■ TASK DETAILS
Set down all of the records below exactly, please, omitting the images.

■ SUPPLIED DATA
'''

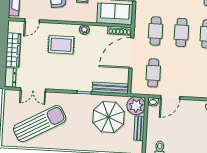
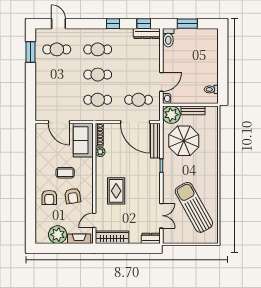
door: (32, 21) -> (94, 220), swing flipped
plant: (84, 30) -> (100, 152), moved
wardrobe: (13, 50) -> (112, 237), moved
door: (131, 53) -> (135, 122), moved
door: (170, 97) -> (161, 82), hinge flipped

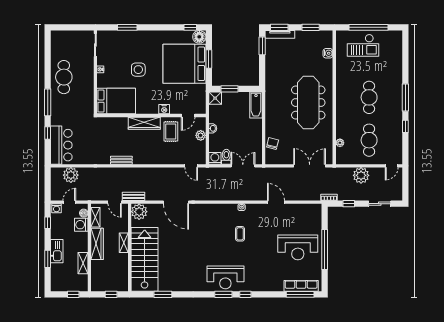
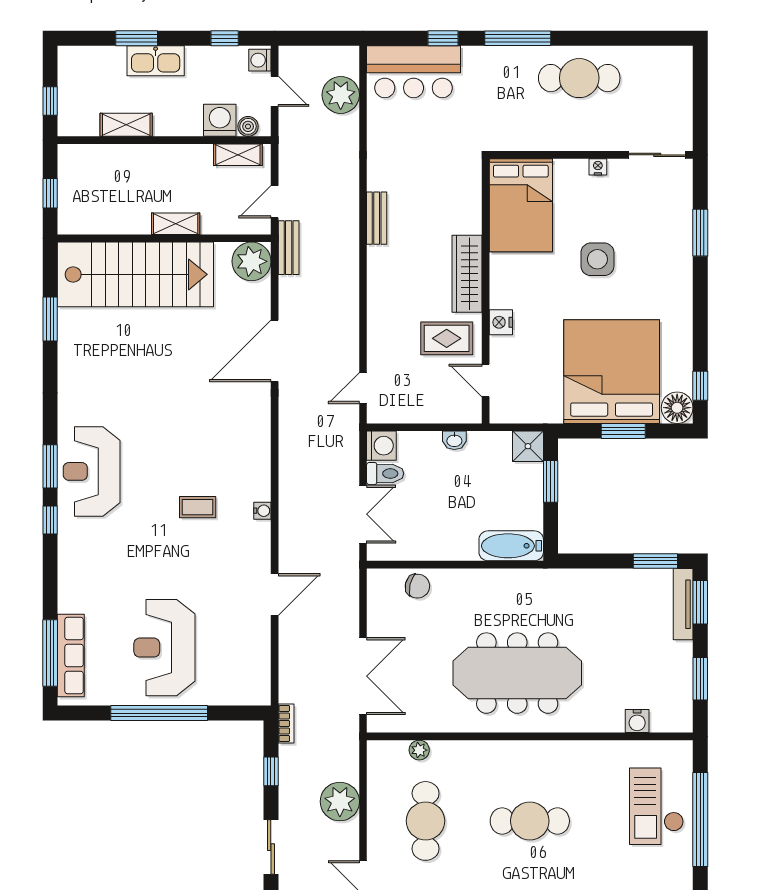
plant: (201, 135) -> (437, 411), removed
cafe table: (369, 140) -> (426, 821), turned 90
wardrobe: (97, 244) -> (173, 159), removed

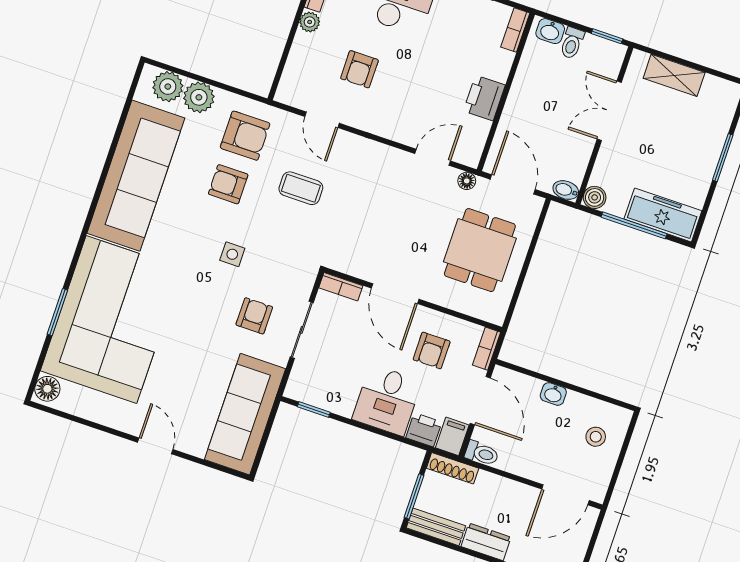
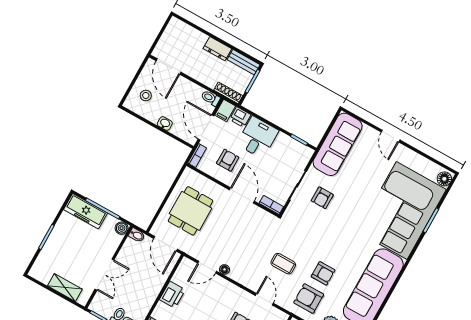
floor lamp: (467, 181) -> (224, 269), moved
side table: (232, 254) -> (328, 234), removed
door: (565, 495) -> (169, 66), swing flipped

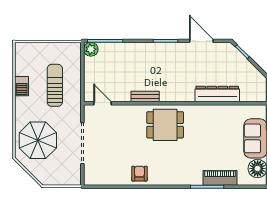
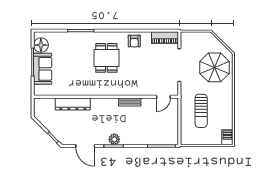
plant: (91, 49) -> (114, 139), moved
barbecue: (22, 86) -> (227, 137), moved
door: (103, 103) -> (163, 97), hinge flipped
dining table: (165, 125) -> (106, 58), moved, turned 90
piano: (220, 178) -> (165, 38), moved

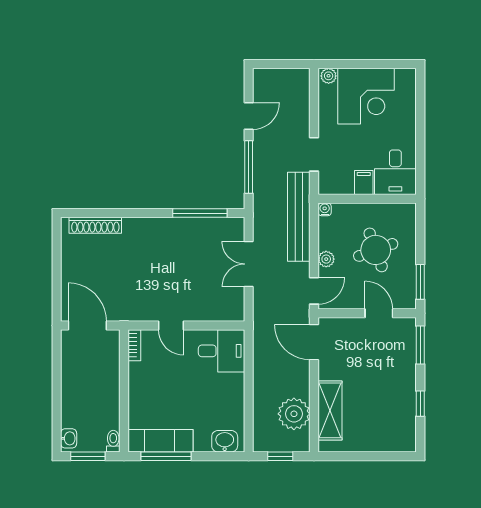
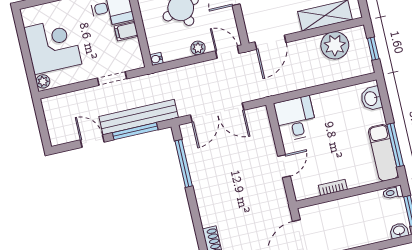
bench: (299, 217) -> (139, 117), moved
double door: (249, 264) -> (217, 112), width x1.37
bookcase: (134, 345) -> (333, 187), moved

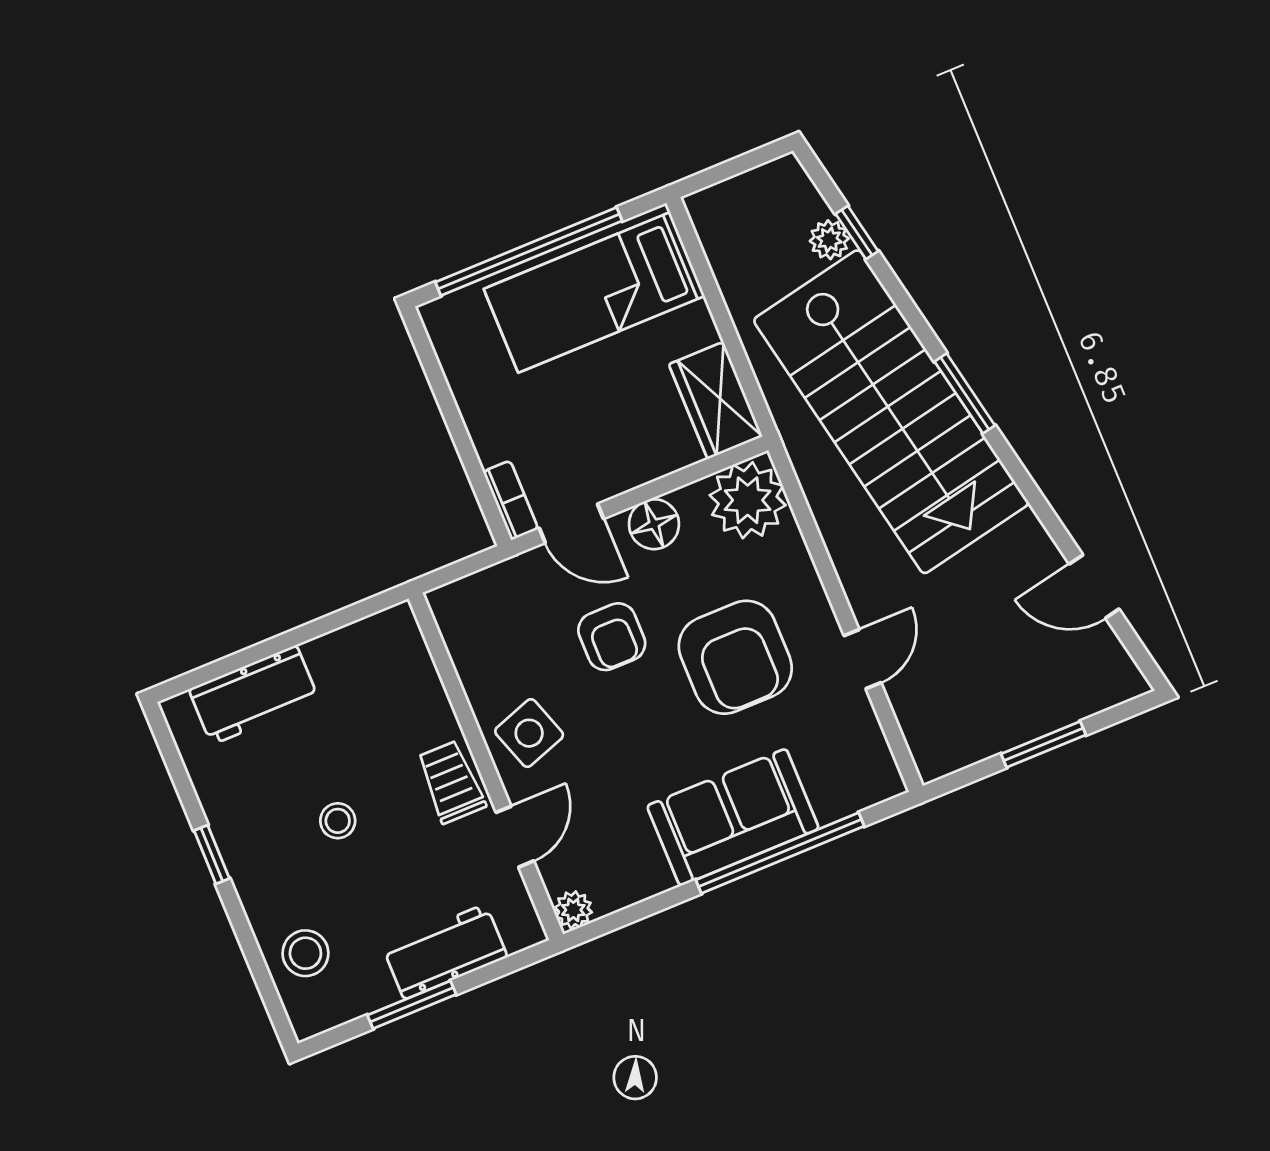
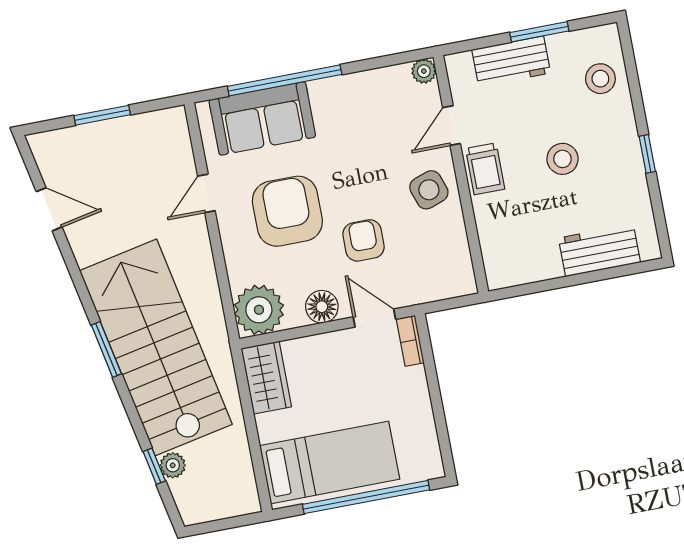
sofa: (733, 817) -> (262, 118), moved
stool: (338, 821) -> (563, 159), width x1.37, depth x1.37

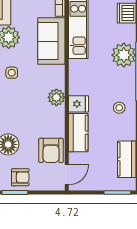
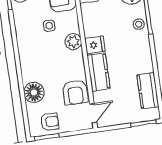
side table: (12, 73) -> (49, 26), moved
stool: (119, 108) -> (139, 24), moved

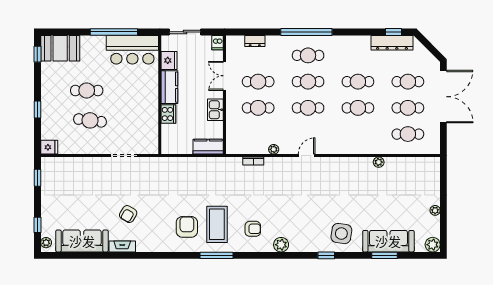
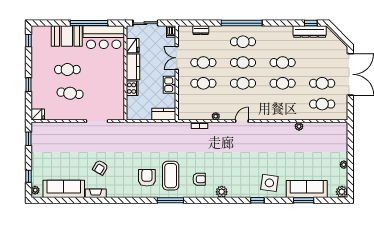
booth: (60, 48) -> (67, 36), moved
cafe table: (408, 82) -> (322, 62), removed

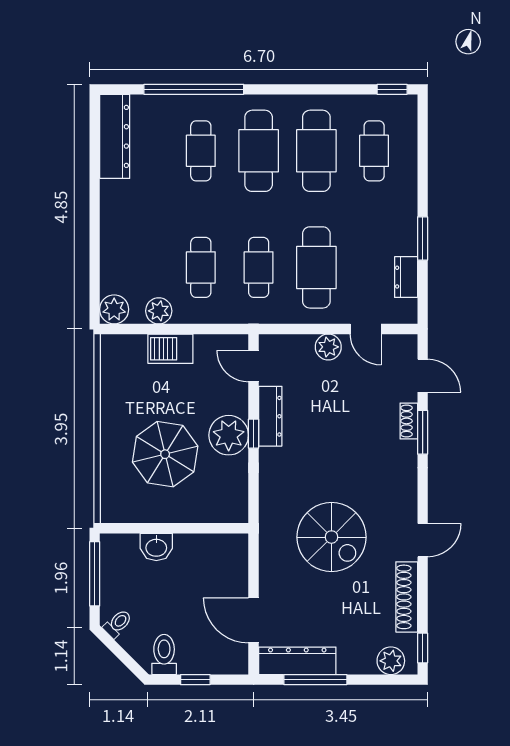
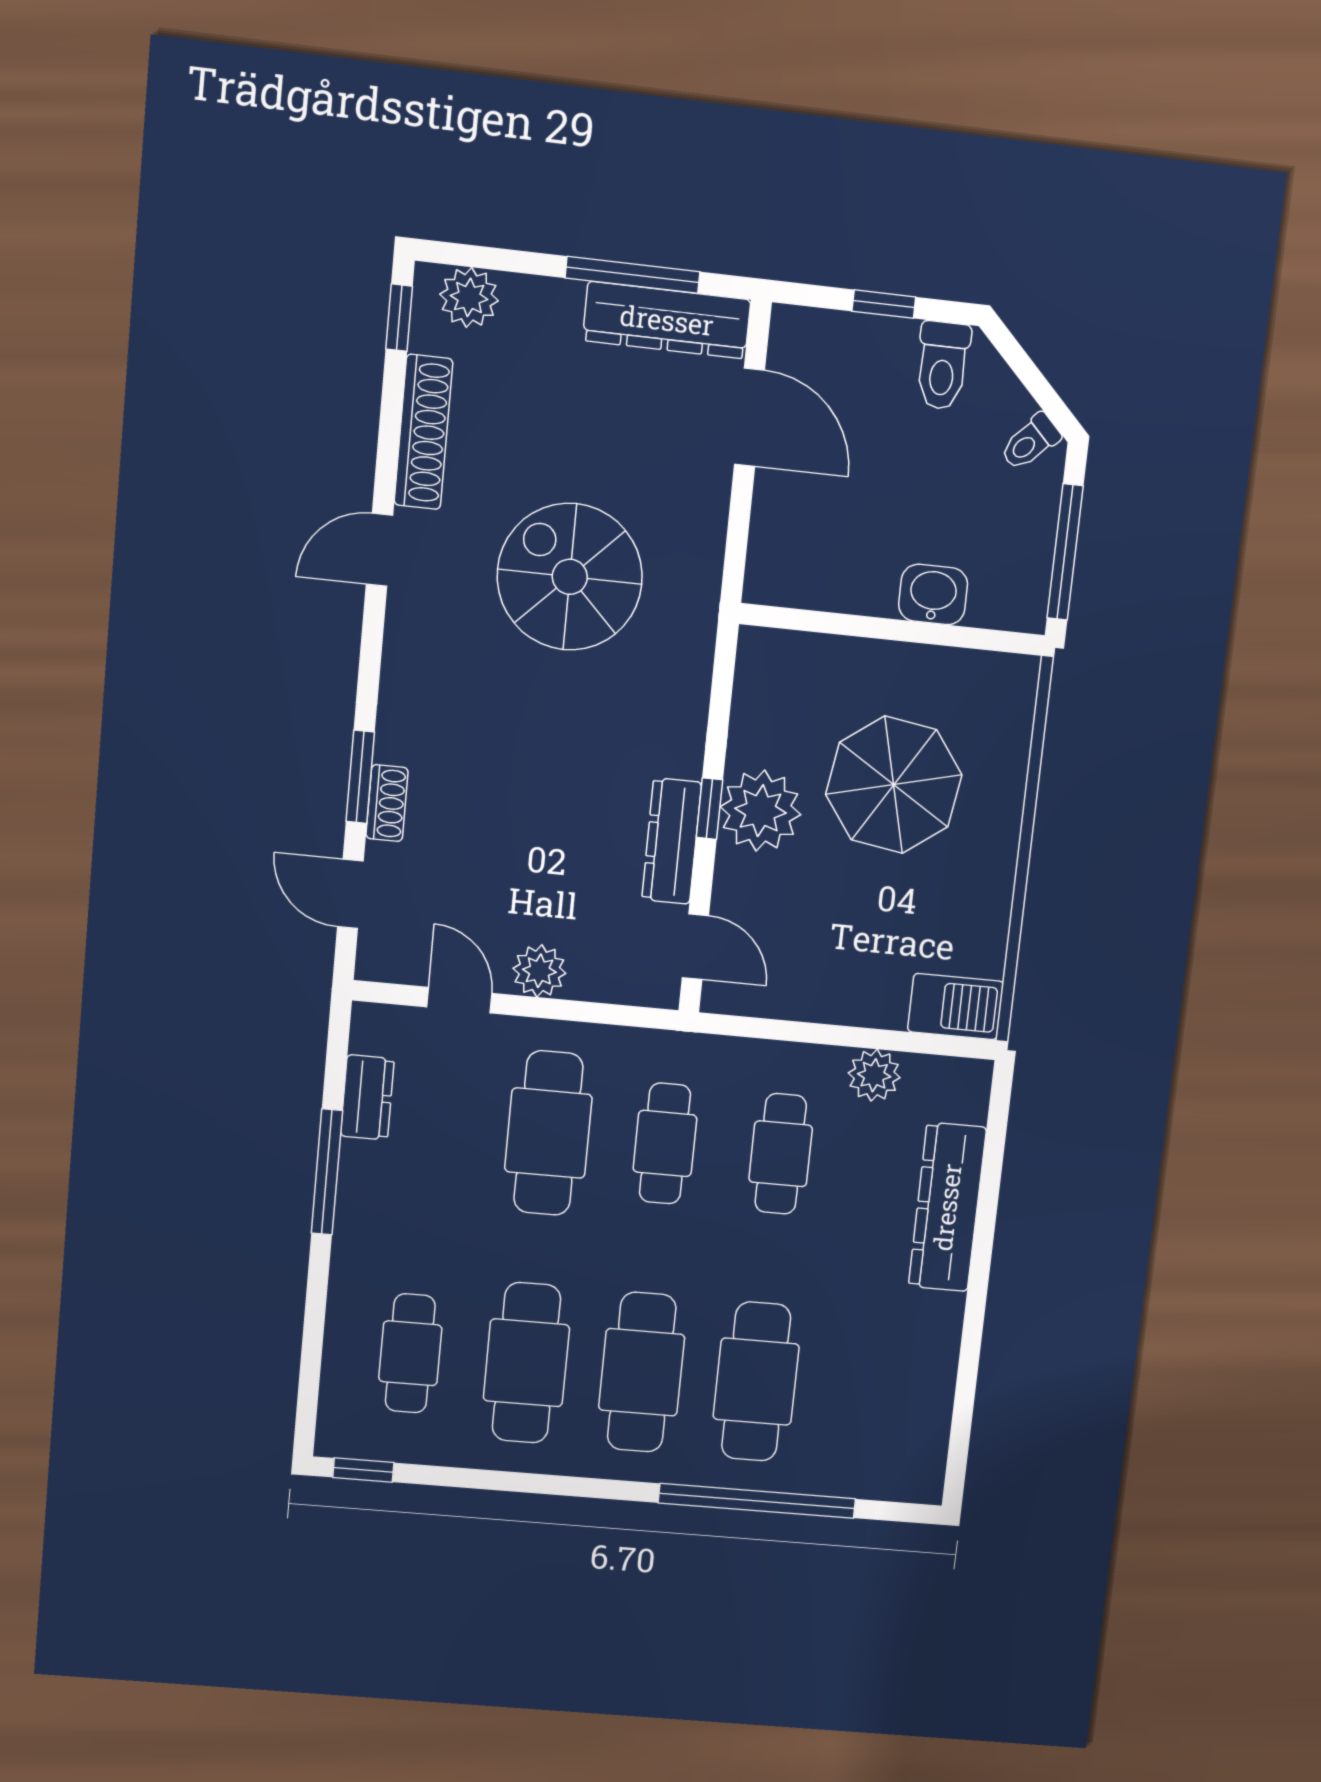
dresser: (115, 136) -> (947, 1207), moved
cafe table: (201, 151) -> (756, 1382), width x1.37, depth x1.35
window: (423, 238) -> (327, 1172), width x1.44
plant: (114, 309) -> (962, 1086), removed
barbecue: (170, 349) -> (956, 1007), moved

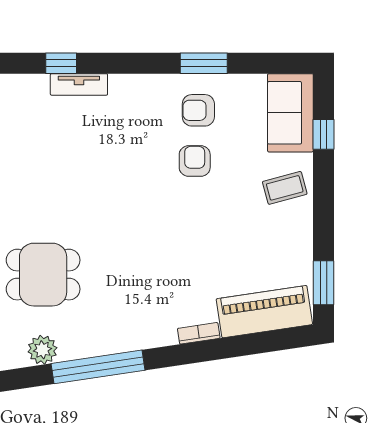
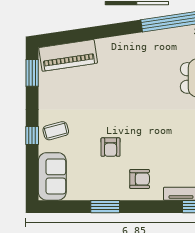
armchair: (198, 110) -> (140, 179), moved
window: (323, 134) -> (32, 135), moved
bookcase: (199, 333) -> (108, 42), removed

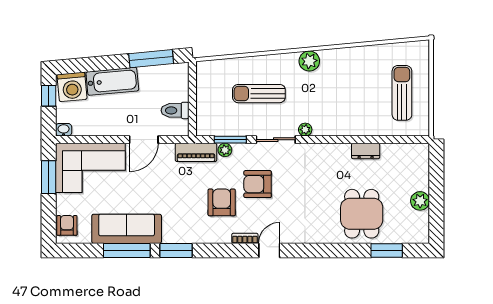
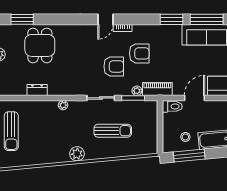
stool: (157, 85) -> (185, 137), added
toilet: (175, 110) -> (172, 106), moved
plant: (305, 130) -> (63, 105), moved
armchair: (222, 202) -> (139, 53), turned -90

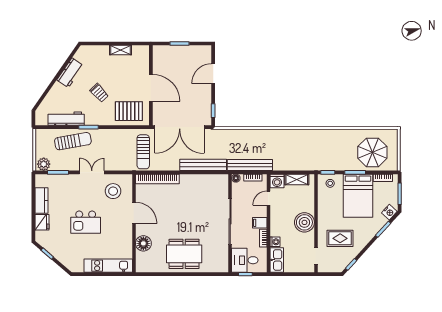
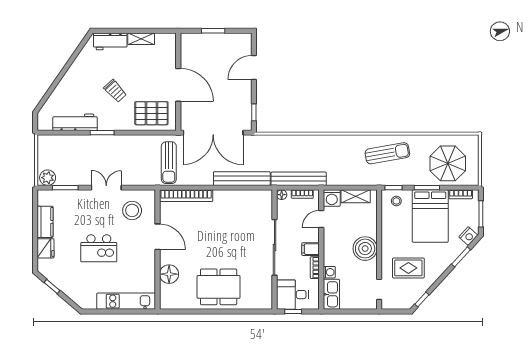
workbench: (70, 73) -> (110, 41), moved, turned 55
sun lounger: (73, 141) -> (387, 153), moved

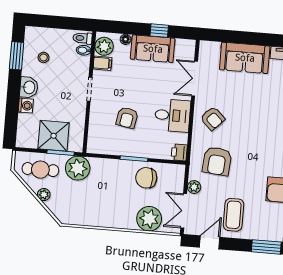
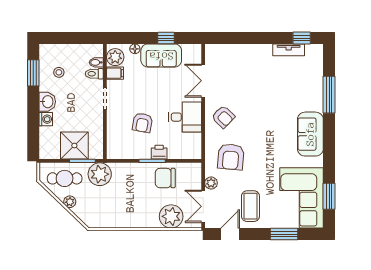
toilet: (83, 38) -> (94, 74), moved
sofa: (245, 58) -> (249, 57), removed
printer: (179, 152) -> (159, 152), moved, turned 90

'''

■ ANSWER BOX
door: (32, 21) -> (94, 220), swing flipped
plant: (84, 30) -> (100, 152), moved
wardrobe: (13, 50) -> (112, 237), moved
door: (131, 53) -> (135, 122), moved
door: (170, 97) -> (161, 82), hinge flipped

plant: (201, 135) -> (437, 411), removed
cafe table: (369, 140) -> (426, 821), turned 90
wardrobe: (97, 244) -> (173, 159), removed

floor lamp: (467, 181) -> (224, 269), moved
side table: (232, 254) -> (328, 234), removed
door: (565, 495) -> (169, 66), swing flipped

plant: (91, 49) -> (114, 139), moved
barbecue: (22, 86) -> (227, 137), moved
door: (103, 103) -> (163, 97), hinge flipped
dining table: (165, 125) -> (106, 58), moved, turned 90
piano: (220, 178) -> (165, 38), moved

bench: (299, 217) -> (139, 117), moved
double door: (249, 264) -> (217, 112), width x1.37
bookcase: (134, 345) -> (333, 187), moved

sofa: (733, 817) -> (262, 118), moved
stool: (338, 821) -> (563, 159), width x1.37, depth x1.37

side table: (12, 73) -> (49, 26), moved
stool: (119, 108) -> (139, 24), moved

booth: (60, 48) -> (67, 36), moved
cafe table: (408, 82) -> (322, 62), removed

dresser: (115, 136) -> (947, 1207), moved
cafe table: (201, 151) -> (756, 1382), width x1.37, depth x1.35
window: (423, 238) -> (327, 1172), width x1.44
plant: (114, 309) -> (962, 1086), removed
barbecue: (170, 349) -> (956, 1007), moved

armchair: (198, 110) -> (140, 179), moved
window: (323, 134) -> (32, 135), moved
bookcase: (199, 333) -> (108, 42), removed

stool: (157, 85) -> (185, 137), added
toilet: (175, 110) -> (172, 106), moved
plant: (305, 130) -> (63, 105), moved
armchair: (222, 202) -> (139, 53), turned -90

workbench: (70, 73) -> (110, 41), moved, turned 55
sun lounger: (73, 141) -> (387, 153), moved

toilet: (83, 38) -> (94, 74), moved
sofa: (245, 58) -> (249, 57), removed
printer: (179, 152) -> (159, 152), moved, turned 90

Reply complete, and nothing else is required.